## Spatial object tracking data

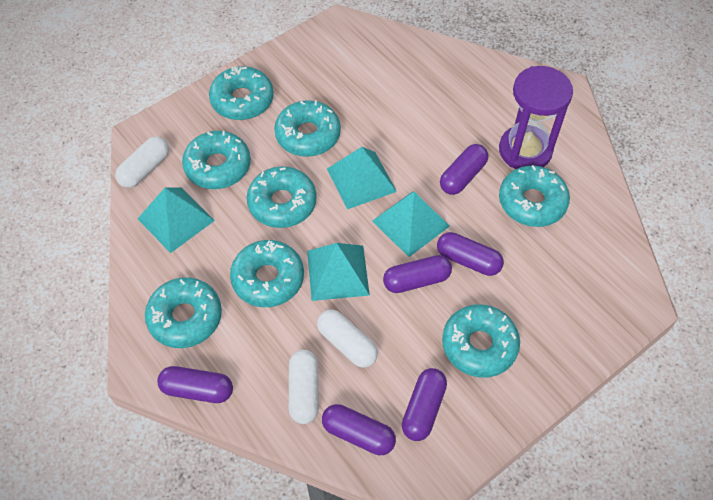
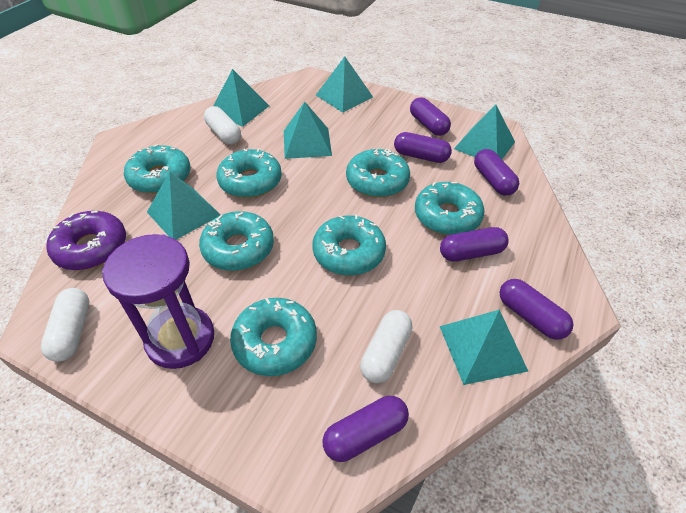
purple donut: 0 -> 1
turquoise donut: 8 -> 7
turquoise pyramid: 4 -> 6

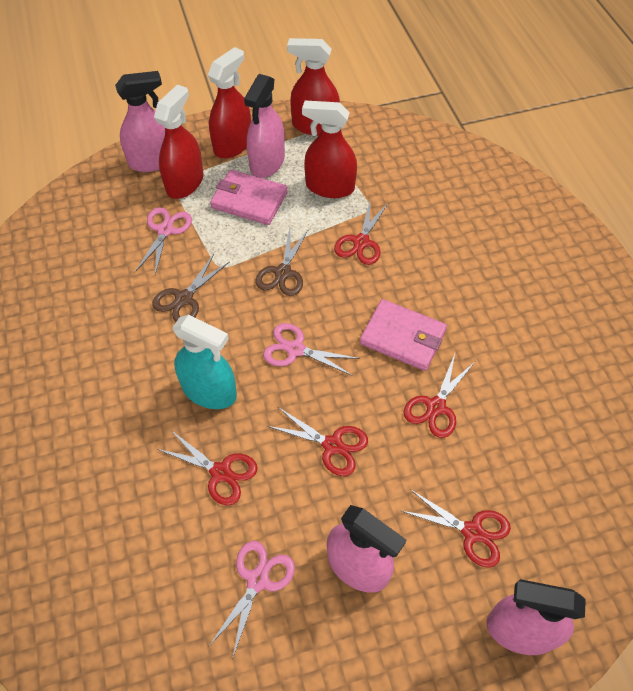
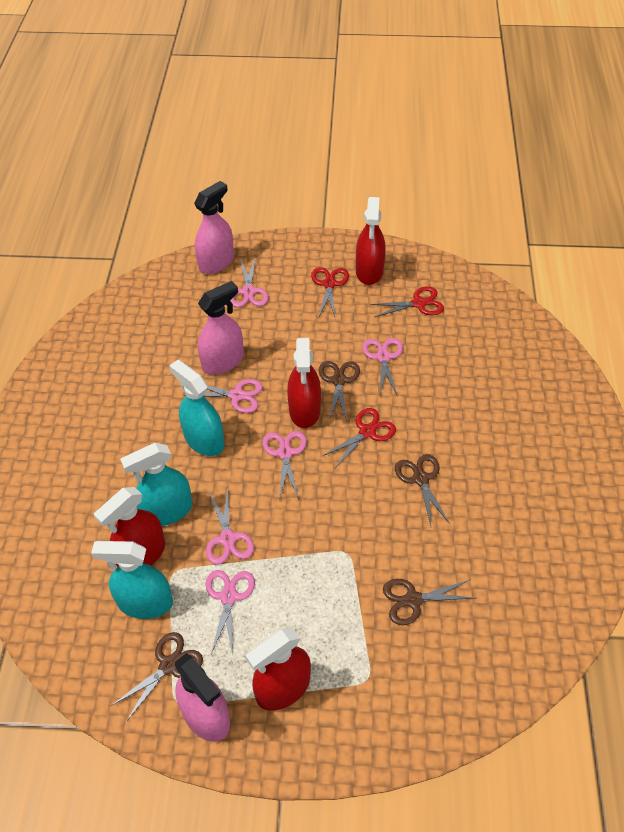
brown scissors: 2 -> 4
pink scissors: 3 -> 6
pink spray bottle: 4 -> 3
pink wallet: 2 -> 0
red scissors: 5 -> 3
turquoise spray bottle: 1 -> 3

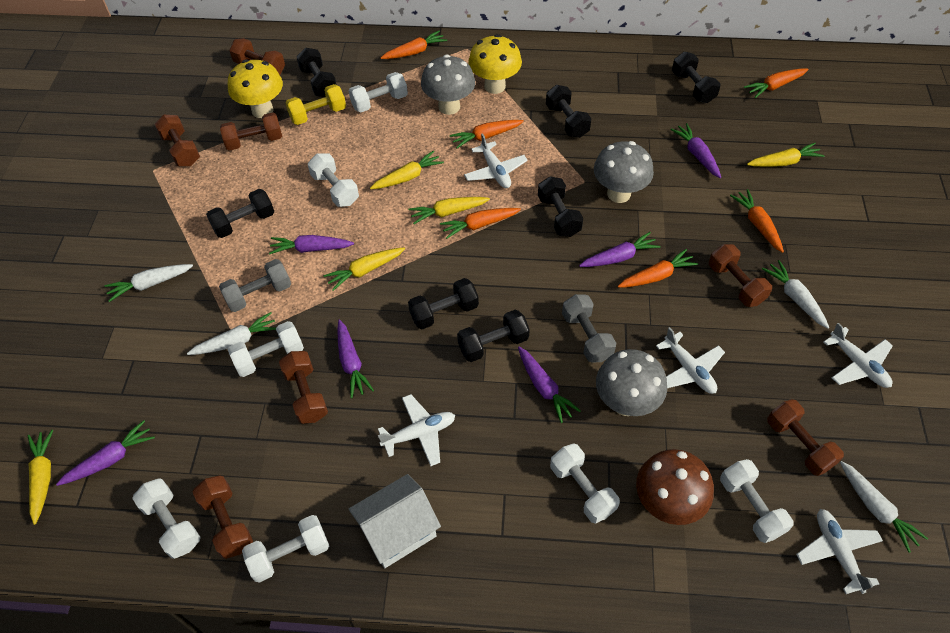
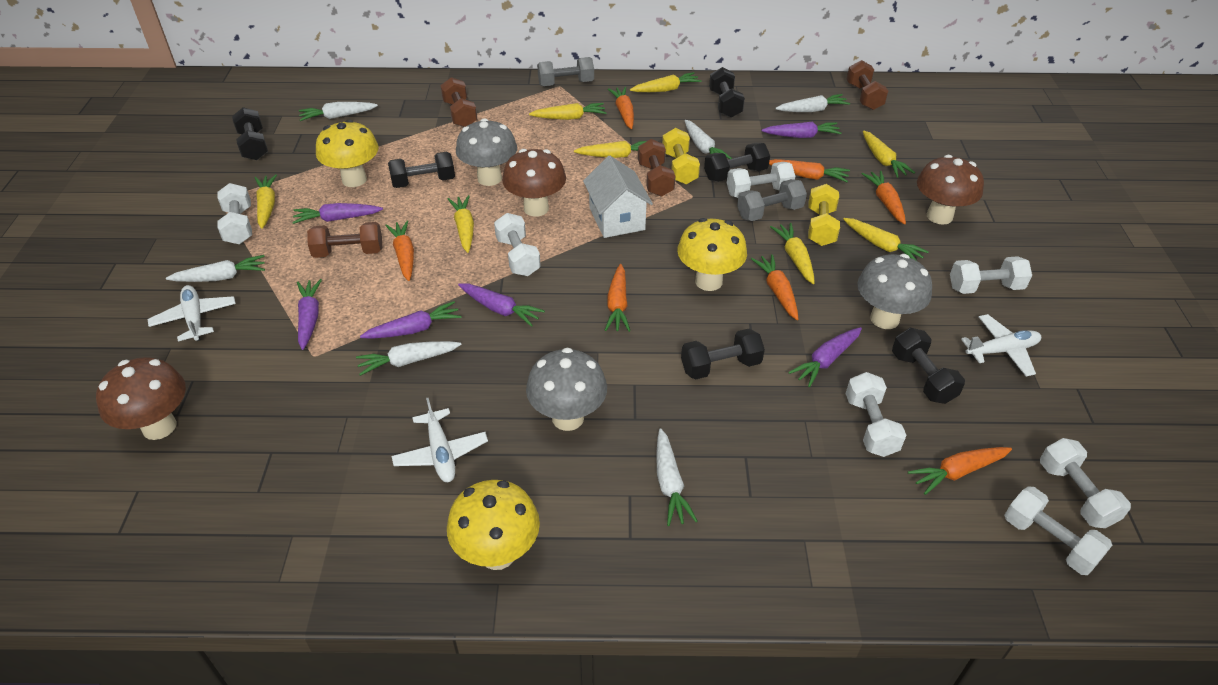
black dumbbell: 7 -> 6
brown dumbbell: 7 -> 4
brown mushroom: 1 -> 3
orange carrot: 6 -> 7
white carrot: 4 -> 6
white plane: 5 -> 3
yellow carrot: 5 -> 8
yellow dumbbell: 1 -> 2
yellow mushroom: 2 -> 3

## Problem description
Pull together all lines from the data that mention the word "bottle".

## Output
pink spray bottle: 4 -> 3
turquoise spray bottle: 1 -> 3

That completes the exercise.